_Your goal_
Copy the entries below exactly. Images do not belong in the copy.

Object state comparisons
======

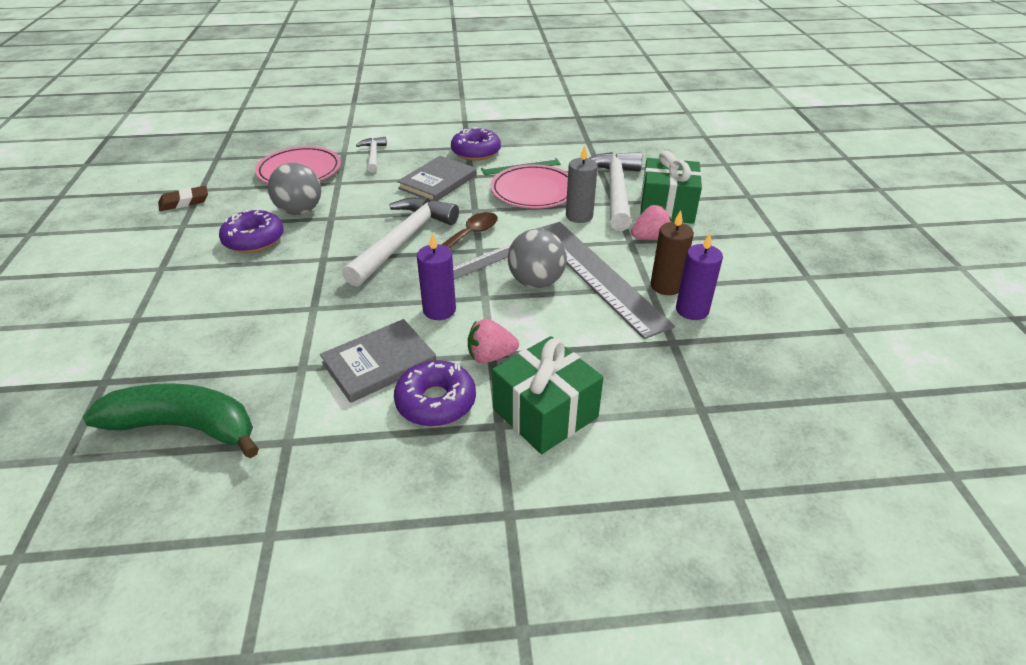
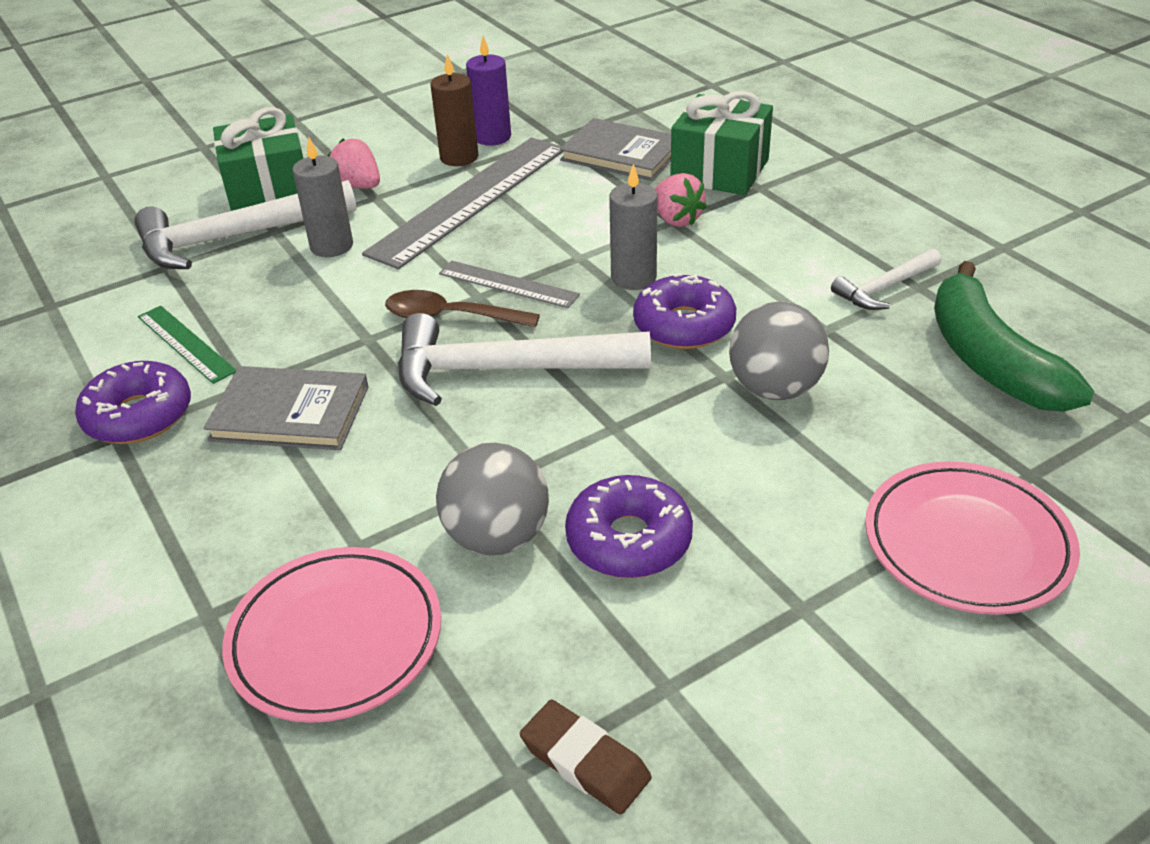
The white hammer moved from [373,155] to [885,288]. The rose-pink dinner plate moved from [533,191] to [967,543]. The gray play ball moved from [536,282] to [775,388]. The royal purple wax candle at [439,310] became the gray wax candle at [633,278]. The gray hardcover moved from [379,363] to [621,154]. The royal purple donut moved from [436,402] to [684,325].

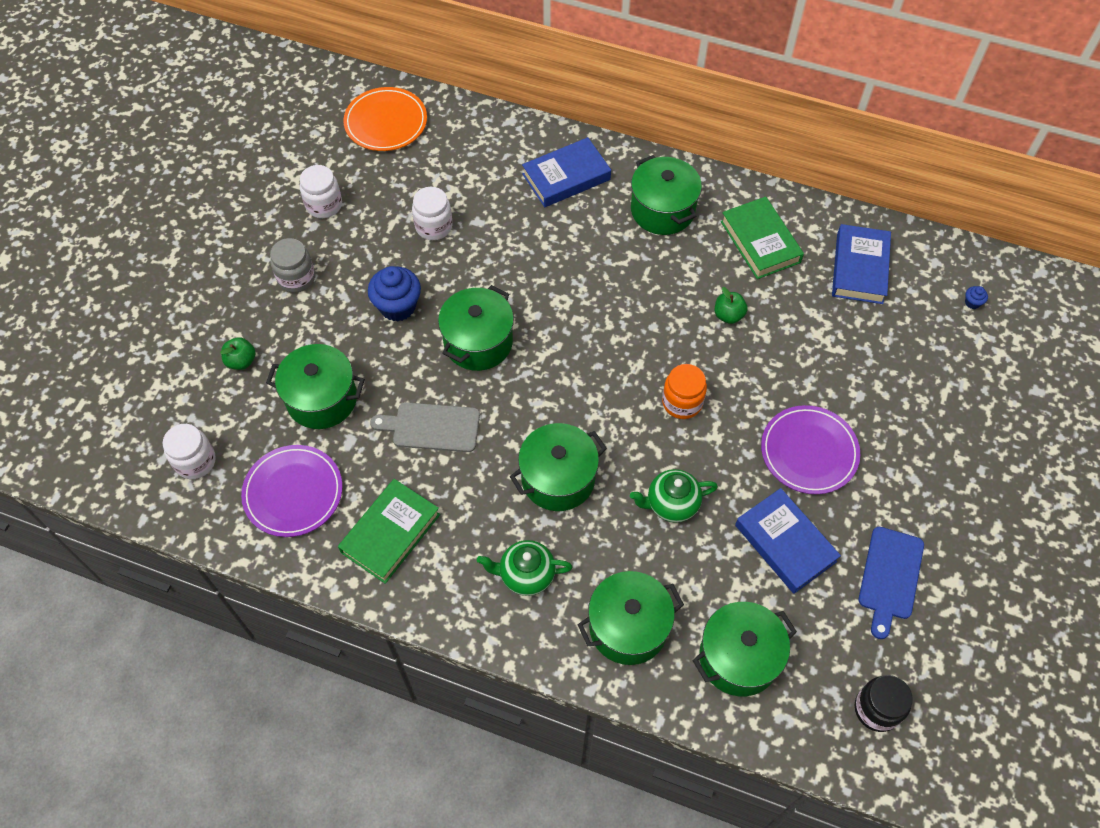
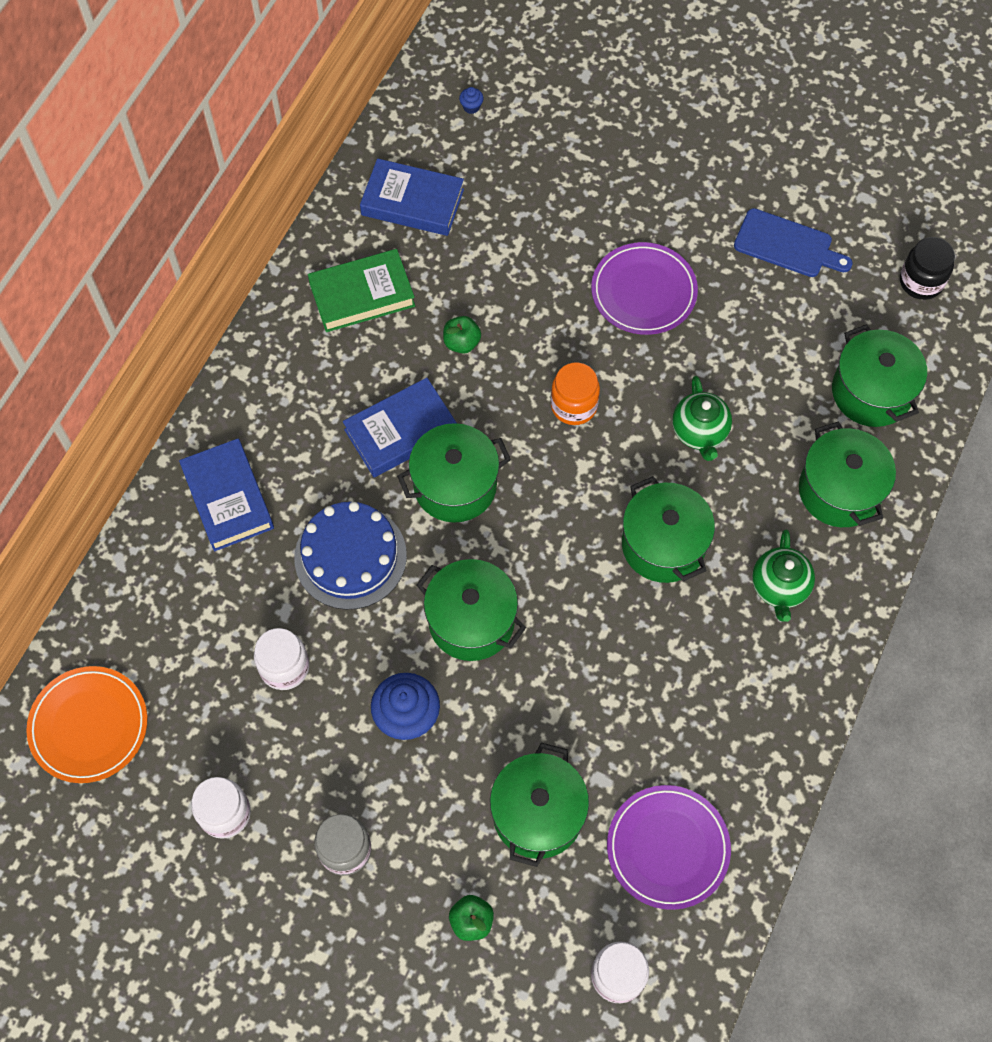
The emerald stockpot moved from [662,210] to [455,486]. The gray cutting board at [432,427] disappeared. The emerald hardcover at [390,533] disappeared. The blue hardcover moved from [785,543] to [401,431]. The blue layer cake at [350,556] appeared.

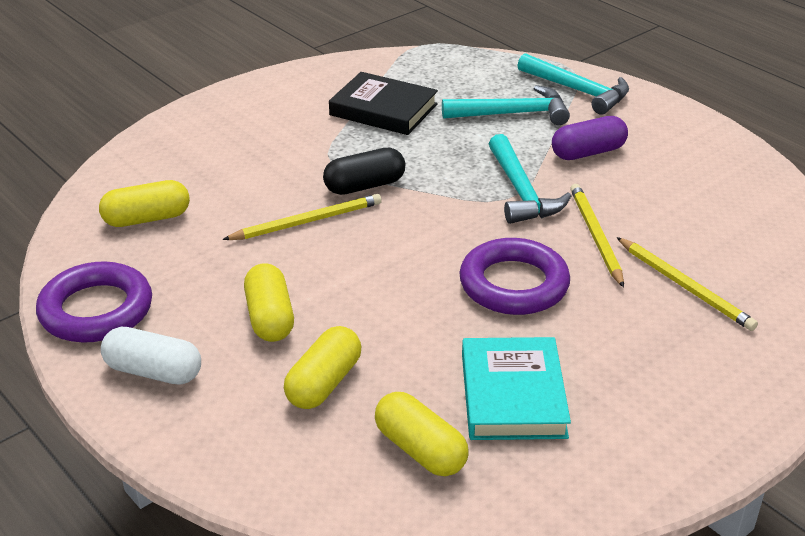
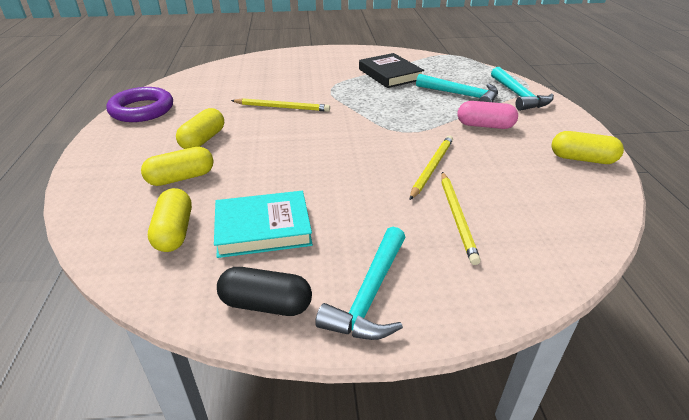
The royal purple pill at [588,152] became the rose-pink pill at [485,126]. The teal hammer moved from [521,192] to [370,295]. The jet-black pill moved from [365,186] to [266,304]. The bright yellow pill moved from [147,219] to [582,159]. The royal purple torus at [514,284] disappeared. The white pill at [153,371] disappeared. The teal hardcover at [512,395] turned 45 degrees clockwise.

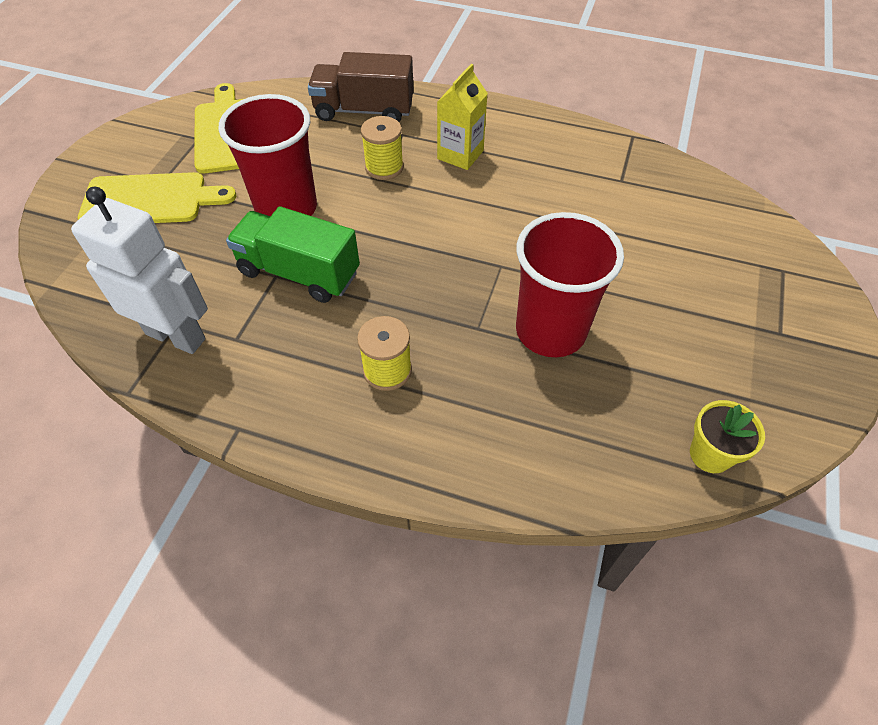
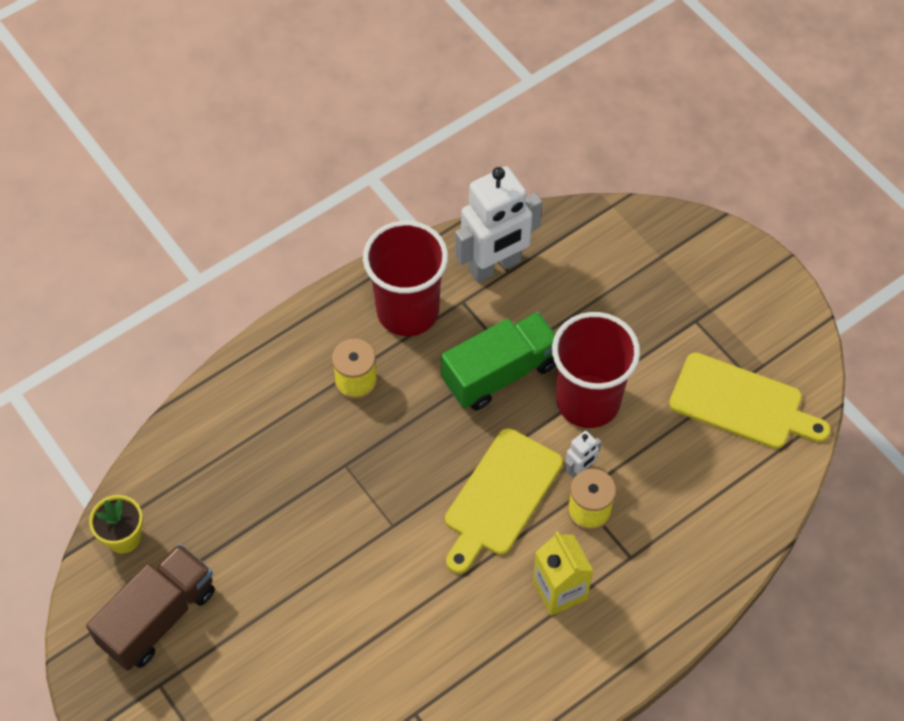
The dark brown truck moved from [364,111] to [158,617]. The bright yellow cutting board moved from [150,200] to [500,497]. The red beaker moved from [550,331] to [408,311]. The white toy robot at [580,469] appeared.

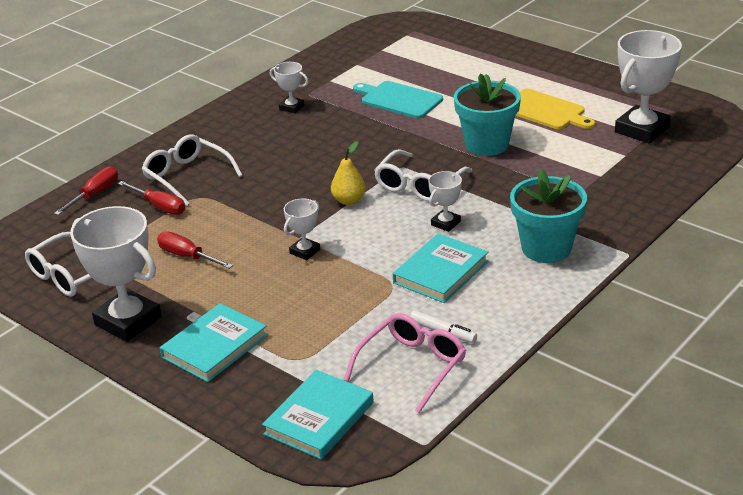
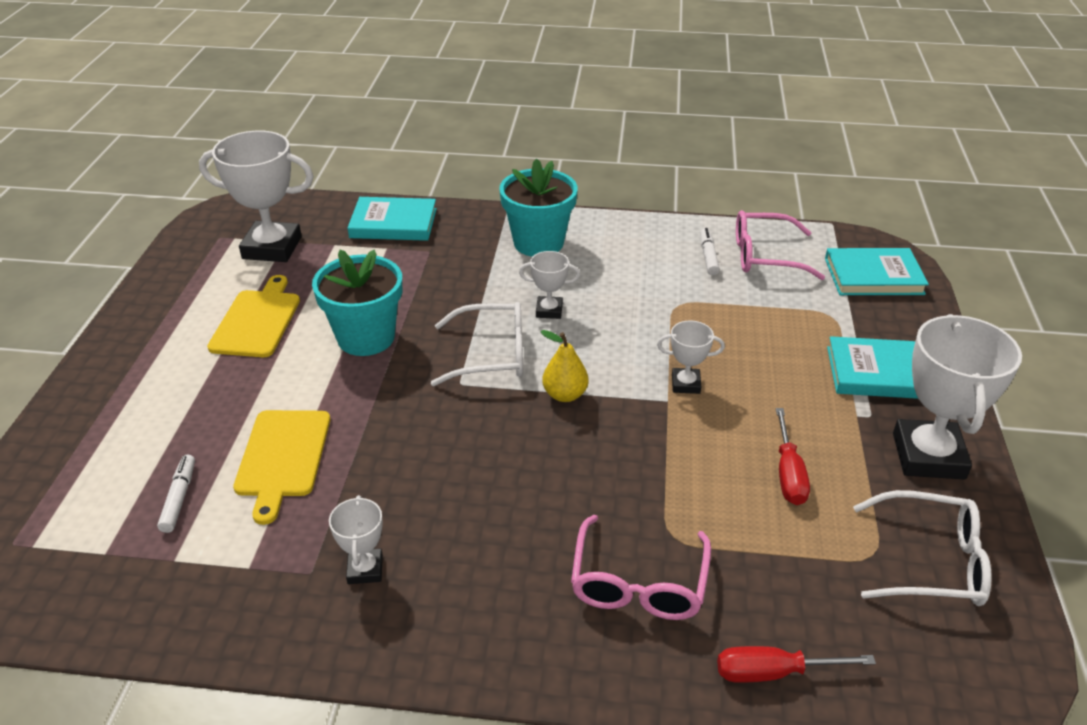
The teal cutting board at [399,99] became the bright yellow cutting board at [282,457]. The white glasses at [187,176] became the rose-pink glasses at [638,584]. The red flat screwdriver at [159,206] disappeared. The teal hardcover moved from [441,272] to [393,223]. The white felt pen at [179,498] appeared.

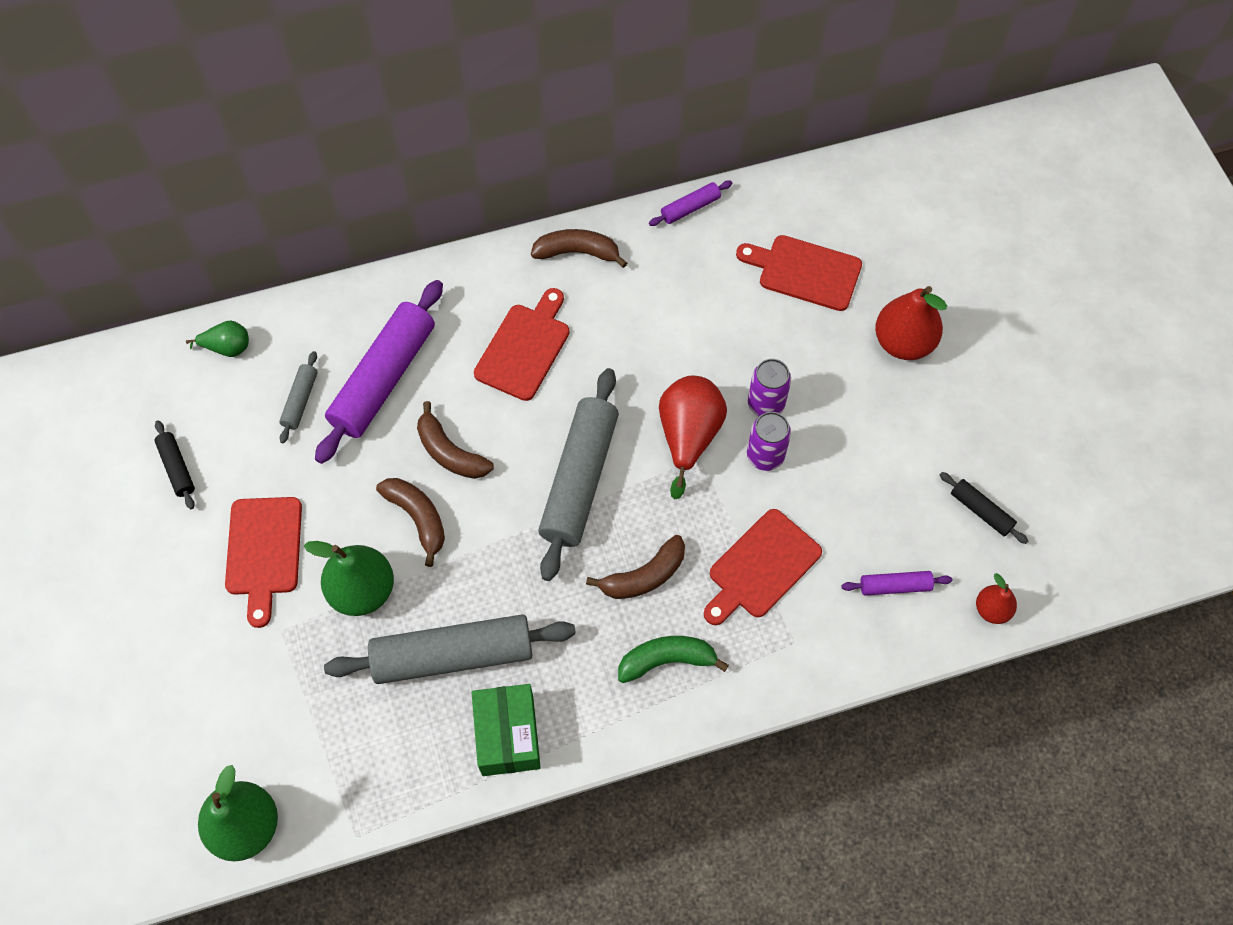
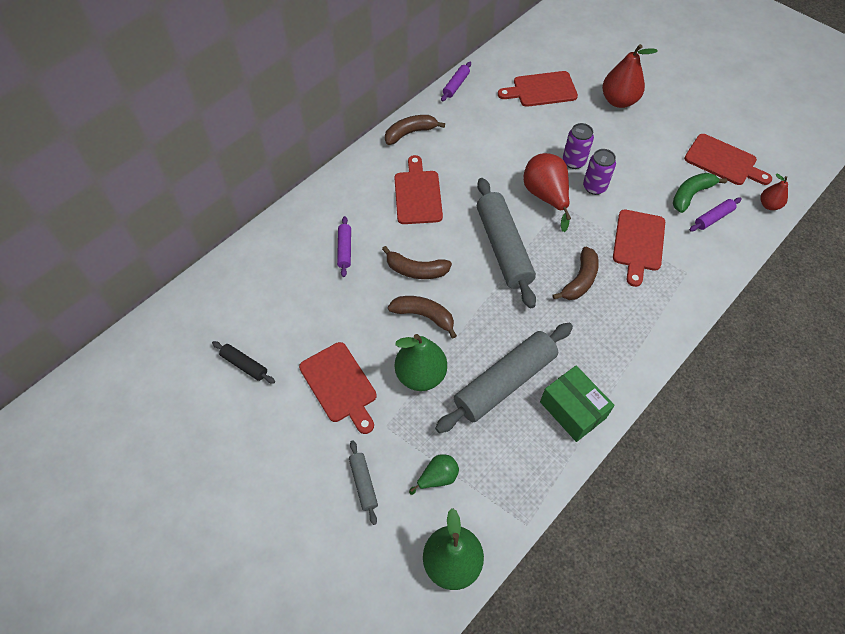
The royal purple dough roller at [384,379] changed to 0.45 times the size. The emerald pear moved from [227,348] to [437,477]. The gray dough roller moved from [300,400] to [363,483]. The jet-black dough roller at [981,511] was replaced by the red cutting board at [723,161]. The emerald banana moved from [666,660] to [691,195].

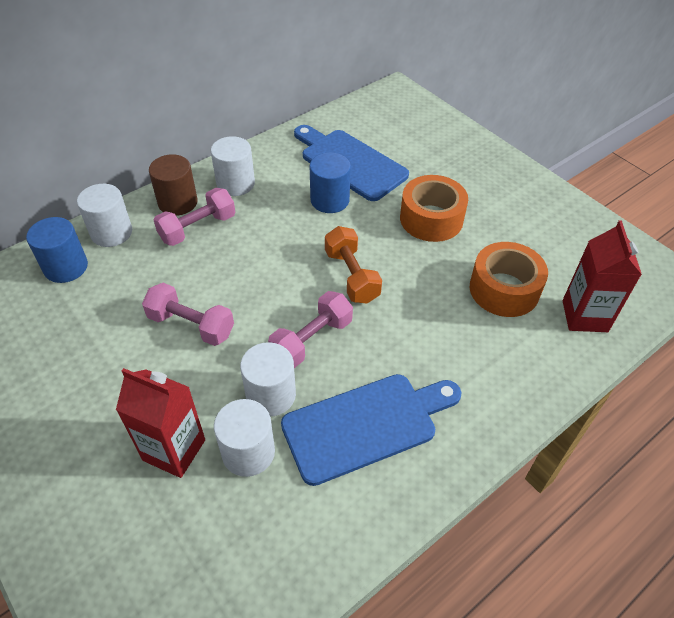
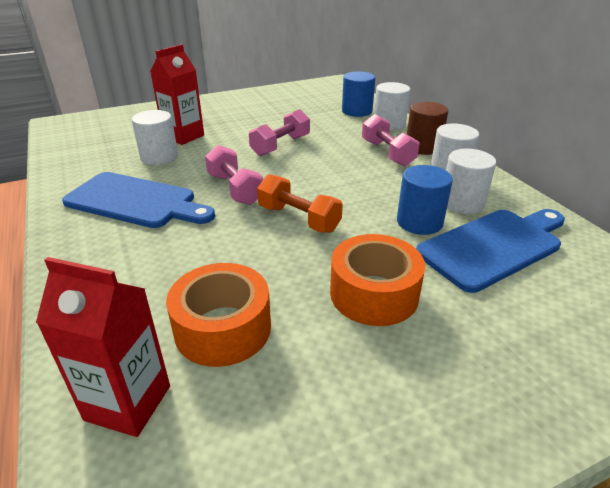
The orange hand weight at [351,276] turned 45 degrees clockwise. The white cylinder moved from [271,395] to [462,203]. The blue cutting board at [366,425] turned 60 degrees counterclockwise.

======

_Answer to this problem_
The white hammer moved from [373,155] to [885,288]. The rose-pink dinner plate moved from [533,191] to [967,543]. The gray play ball moved from [536,282] to [775,388]. The royal purple wax candle at [439,310] became the gray wax candle at [633,278]. The gray hardcover moved from [379,363] to [621,154]. The royal purple donut moved from [436,402] to [684,325].

The emerald stockpot moved from [662,210] to [455,486]. The gray cutting board at [432,427] disappeared. The emerald hardcover at [390,533] disappeared. The blue hardcover moved from [785,543] to [401,431]. The blue layer cake at [350,556] appeared.

The royal purple pill at [588,152] became the rose-pink pill at [485,126]. The teal hammer moved from [521,192] to [370,295]. The jet-black pill moved from [365,186] to [266,304]. The bright yellow pill moved from [147,219] to [582,159]. The royal purple torus at [514,284] disappeared. The white pill at [153,371] disappeared. The teal hardcover at [512,395] turned 45 degrees clockwise.

The dark brown truck moved from [364,111] to [158,617]. The bright yellow cutting board moved from [150,200] to [500,497]. The red beaker moved from [550,331] to [408,311]. The white toy robot at [580,469] appeared.

The teal cutting board at [399,99] became the bright yellow cutting board at [282,457]. The white glasses at [187,176] became the rose-pink glasses at [638,584]. The red flat screwdriver at [159,206] disappeared. The teal hardcover moved from [441,272] to [393,223]. The white felt pen at [179,498] appeared.

The royal purple dough roller at [384,379] changed to 0.45 times the size. The emerald pear moved from [227,348] to [437,477]. The gray dough roller moved from [300,400] to [363,483]. The jet-black dough roller at [981,511] was replaced by the red cutting board at [723,161]. The emerald banana moved from [666,660] to [691,195].

The orange hand weight at [351,276] turned 45 degrees clockwise. The white cylinder moved from [271,395] to [462,203]. The blue cutting board at [366,425] turned 60 degrees counterclockwise.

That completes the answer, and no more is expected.